DATA RECORDS:

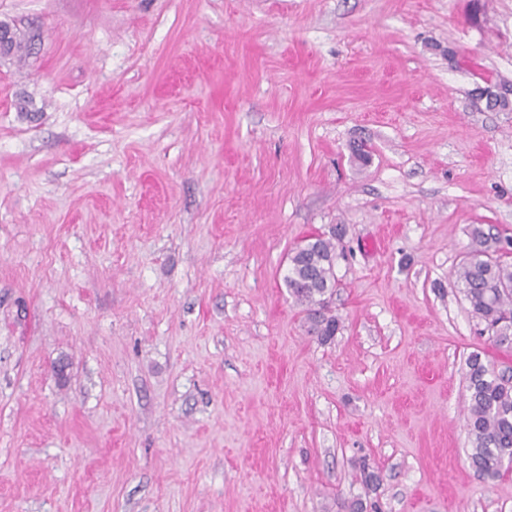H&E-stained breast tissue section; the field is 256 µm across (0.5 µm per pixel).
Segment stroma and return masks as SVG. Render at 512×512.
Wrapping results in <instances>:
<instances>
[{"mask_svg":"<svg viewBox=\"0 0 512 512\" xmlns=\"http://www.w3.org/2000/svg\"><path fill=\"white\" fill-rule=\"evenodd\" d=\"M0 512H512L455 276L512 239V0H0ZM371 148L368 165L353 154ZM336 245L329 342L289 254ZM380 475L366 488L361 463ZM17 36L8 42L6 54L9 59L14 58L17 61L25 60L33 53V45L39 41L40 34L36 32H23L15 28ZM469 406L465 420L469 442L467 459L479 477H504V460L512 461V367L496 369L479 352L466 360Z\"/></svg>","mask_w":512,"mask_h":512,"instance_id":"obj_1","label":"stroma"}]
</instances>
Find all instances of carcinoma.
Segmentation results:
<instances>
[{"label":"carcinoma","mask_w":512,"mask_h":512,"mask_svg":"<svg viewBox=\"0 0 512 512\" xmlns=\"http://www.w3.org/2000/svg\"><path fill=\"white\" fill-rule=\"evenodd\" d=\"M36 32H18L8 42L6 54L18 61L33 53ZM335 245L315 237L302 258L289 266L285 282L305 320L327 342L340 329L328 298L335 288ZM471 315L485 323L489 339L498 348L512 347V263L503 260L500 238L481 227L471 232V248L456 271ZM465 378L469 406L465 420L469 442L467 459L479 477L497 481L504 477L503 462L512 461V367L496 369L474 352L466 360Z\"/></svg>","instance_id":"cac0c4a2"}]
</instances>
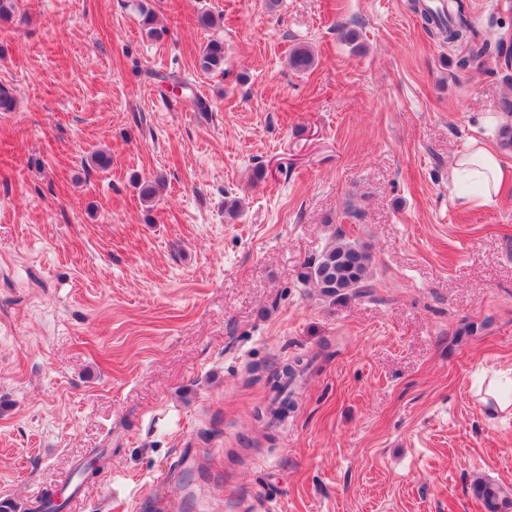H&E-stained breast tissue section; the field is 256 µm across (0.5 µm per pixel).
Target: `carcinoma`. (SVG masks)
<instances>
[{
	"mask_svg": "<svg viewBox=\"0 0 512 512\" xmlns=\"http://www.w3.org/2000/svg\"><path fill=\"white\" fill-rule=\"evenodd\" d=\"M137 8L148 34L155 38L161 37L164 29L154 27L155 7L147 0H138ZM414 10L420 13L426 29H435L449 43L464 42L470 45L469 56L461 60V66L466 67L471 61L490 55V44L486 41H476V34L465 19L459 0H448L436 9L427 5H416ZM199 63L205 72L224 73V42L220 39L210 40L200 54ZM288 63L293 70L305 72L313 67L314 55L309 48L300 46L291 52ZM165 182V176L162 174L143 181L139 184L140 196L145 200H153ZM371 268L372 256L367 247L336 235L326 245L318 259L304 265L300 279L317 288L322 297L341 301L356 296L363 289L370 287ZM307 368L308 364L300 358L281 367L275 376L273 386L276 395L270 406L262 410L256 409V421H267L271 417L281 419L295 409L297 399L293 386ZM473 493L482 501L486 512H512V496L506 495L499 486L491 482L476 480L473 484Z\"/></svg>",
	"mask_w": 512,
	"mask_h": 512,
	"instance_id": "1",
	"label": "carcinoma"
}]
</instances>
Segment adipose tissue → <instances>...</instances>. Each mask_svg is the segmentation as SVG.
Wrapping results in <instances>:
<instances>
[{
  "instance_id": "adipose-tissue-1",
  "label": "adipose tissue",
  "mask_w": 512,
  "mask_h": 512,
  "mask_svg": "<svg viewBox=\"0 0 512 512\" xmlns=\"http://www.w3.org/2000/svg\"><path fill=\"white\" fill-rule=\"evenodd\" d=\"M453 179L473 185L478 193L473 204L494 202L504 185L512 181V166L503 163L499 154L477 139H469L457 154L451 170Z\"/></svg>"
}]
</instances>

REQUEST: Copy all the records above exactly, but leave out the pictures.

ANSWER BELOW:
H&E-stained breast tissue section; the field is 256 µm across (0.5 µm per pixel).
Segment stroma and return masks as SVG. Render at 512×512.
Wrapping results in <instances>:
<instances>
[{"mask_svg":"<svg viewBox=\"0 0 512 512\" xmlns=\"http://www.w3.org/2000/svg\"><path fill=\"white\" fill-rule=\"evenodd\" d=\"M0 512H512L455 276L512 239V0H0ZM371 148L368 165L353 154ZM336 245L329 342L289 254ZM380 475L366 488L361 463ZM17 36L8 42L6 54L9 59L14 58L17 61L25 60L33 53V45L39 41L40 34L36 32H23L15 28ZM469 406L465 420L469 442L467 459L479 477H504V460L512 461V367L496 369L479 352L466 360Z\"/></svg>","mask_w":512,"mask_h":512,"instance_id":"obj_1","label":"stroma"}]
</instances>
Find all instances of carcinoma.
Segmentation results:
<instances>
[{"label":"carcinoma","mask_w":512,"mask_h":512,"mask_svg":"<svg viewBox=\"0 0 512 512\" xmlns=\"http://www.w3.org/2000/svg\"><path fill=\"white\" fill-rule=\"evenodd\" d=\"M36 32H18L8 42L6 54L18 61L33 53ZM335 245L315 237L302 258L289 266L285 282L305 320L327 342L340 329L328 298L335 288ZM471 315L485 323L489 339L498 348L512 347V263L503 260L500 238L481 227L471 232V248L456 271ZM465 378L469 406L465 420L469 442L467 459L479 477L497 481L504 477L503 462L512 461V367L496 369L474 352L466 360Z\"/></svg>","instance_id":"cac0c4a2"}]
</instances>
H&E-stained breast tissue section; the field is 256 µm across (0.5 µm per pixel).
Target: `carcinoma`. (SVG masks)
<instances>
[{
	"mask_svg": "<svg viewBox=\"0 0 512 512\" xmlns=\"http://www.w3.org/2000/svg\"><path fill=\"white\" fill-rule=\"evenodd\" d=\"M137 8L148 34L155 38L161 37L164 29L154 27L155 7L147 0H138ZM414 10L420 13L426 29H435L449 43L464 42L470 45L469 56L461 60V66L466 67L471 61L490 55V44L486 41H476V34L465 19L459 0H448L436 9L427 5H416ZM199 63L205 72L224 73V42L220 39L210 40L200 54ZM288 63L293 70L305 72L313 67L314 55L309 48L300 46L291 52ZM165 182V176L162 174L143 181L139 184L140 196L145 200H153ZM371 268L372 256L367 247L336 235L326 245L318 259L304 265L300 279L317 288L322 297L341 301L356 296L363 289L370 287ZM307 368L308 364L300 358L281 367L275 376L273 386L276 395L270 406L262 410L256 409V421H267L271 417L281 419L295 409L297 399L293 386ZM473 493L482 501L486 512H512V496L506 495L499 486L491 482L476 480L473 484Z\"/></svg>",
	"mask_w": 512,
	"mask_h": 512,
	"instance_id": "1",
	"label": "carcinoma"
}]
</instances>
Segment adipose tissue → <instances>...</instances>. Each mask_svg is the segmentation as SVG.
Wrapping results in <instances>:
<instances>
[{
  "instance_id": "adipose-tissue-1",
  "label": "adipose tissue",
  "mask_w": 512,
  "mask_h": 512,
  "mask_svg": "<svg viewBox=\"0 0 512 512\" xmlns=\"http://www.w3.org/2000/svg\"><path fill=\"white\" fill-rule=\"evenodd\" d=\"M453 179L473 185L478 193L473 204L494 202L504 185L512 181V166L503 163L499 154L477 139H469L457 154L451 170Z\"/></svg>"
}]
</instances>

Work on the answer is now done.